* Records:
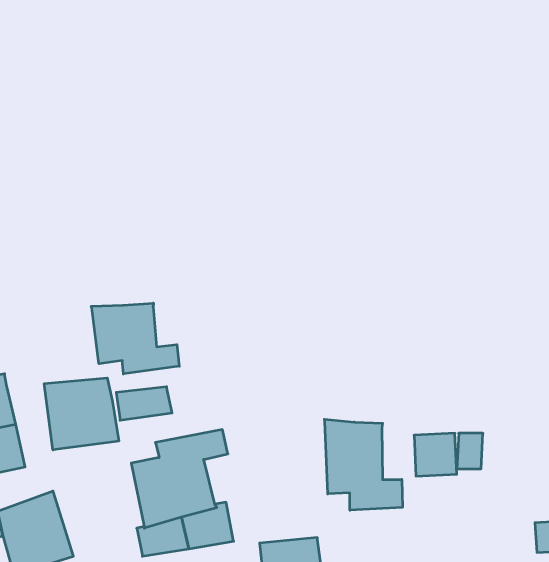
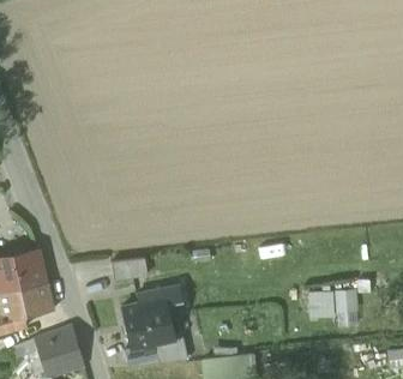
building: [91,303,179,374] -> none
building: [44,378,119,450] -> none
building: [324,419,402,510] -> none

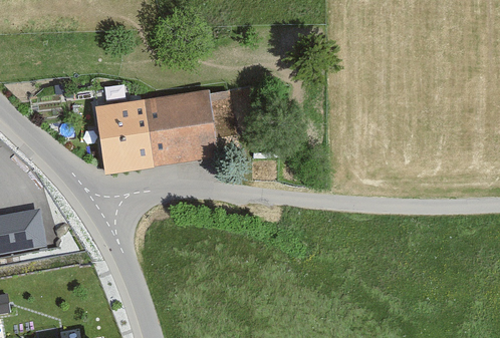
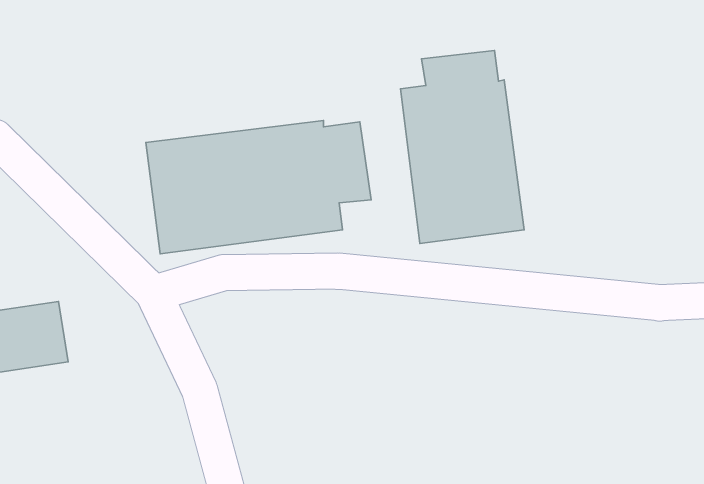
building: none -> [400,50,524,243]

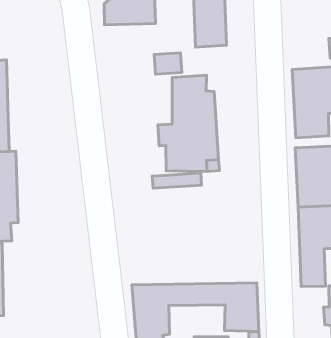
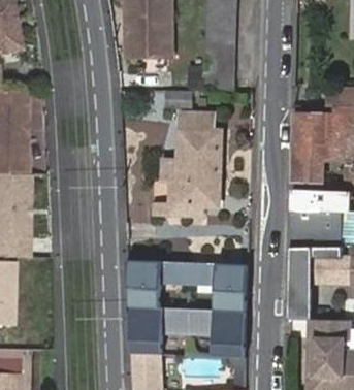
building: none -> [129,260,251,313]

* Request:
Please copy the lines above, starting at the one that holds "building: [324,419,402,510] -> none" and stopping after the last line, exactly as they appear and minus the pictures.

* Written response:
building: [324,419,402,510] -> none

building: none -> [400,50,524,243]

building: none -> [129,260,251,313]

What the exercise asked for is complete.